→ **Recorded information**:
- - - - -

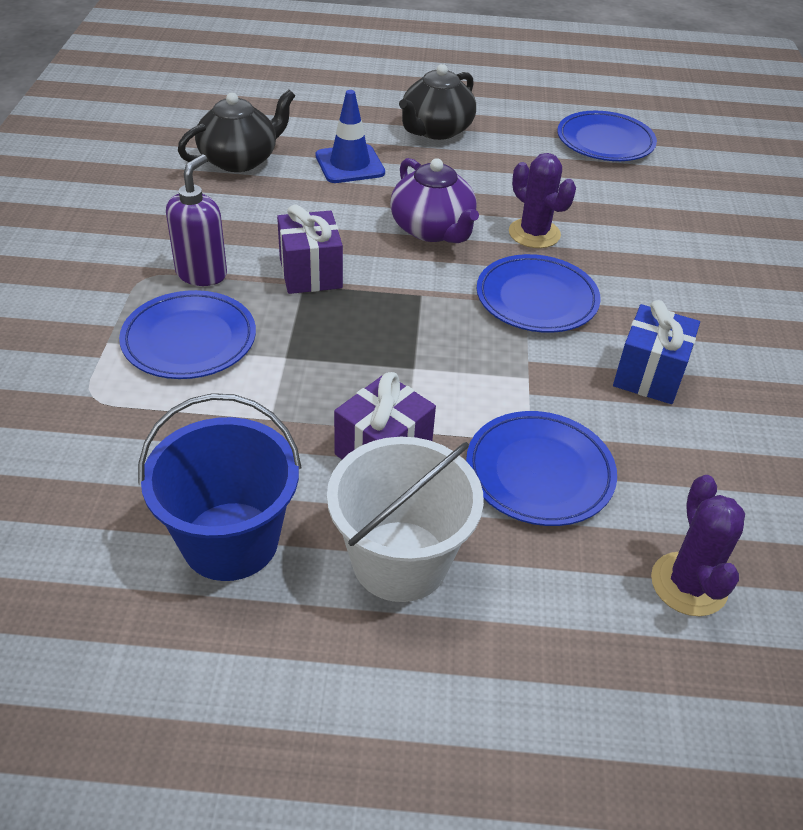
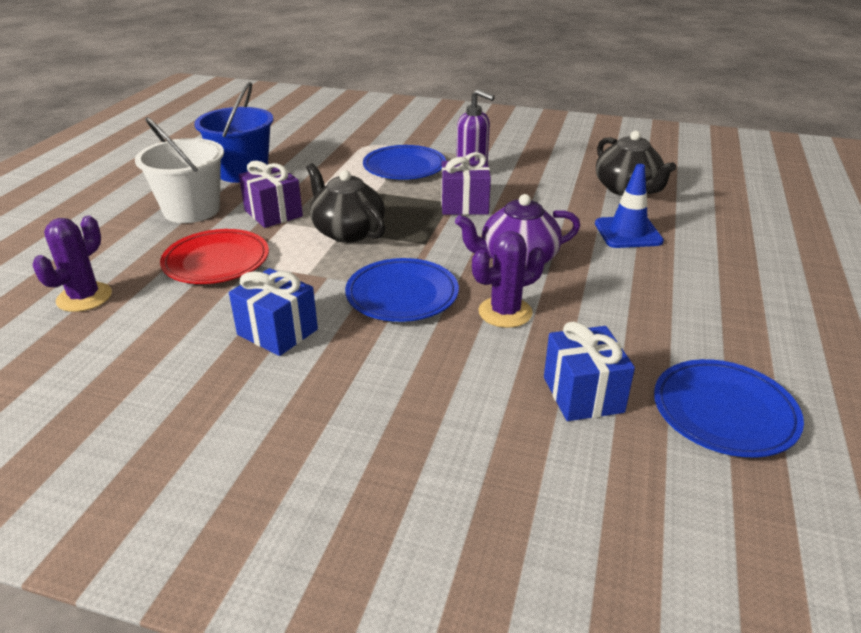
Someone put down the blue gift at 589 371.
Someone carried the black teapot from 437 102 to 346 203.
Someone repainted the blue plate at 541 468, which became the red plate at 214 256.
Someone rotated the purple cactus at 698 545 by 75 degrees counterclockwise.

- - - - -

→ **What to do**: Would you please copy every line from the listing above that contains the word "blue"?

→ **Task output**:
Someone put down the blue gift at 589 371.
Someone repainted the blue plate at 541 468, which became the red plate at 214 256.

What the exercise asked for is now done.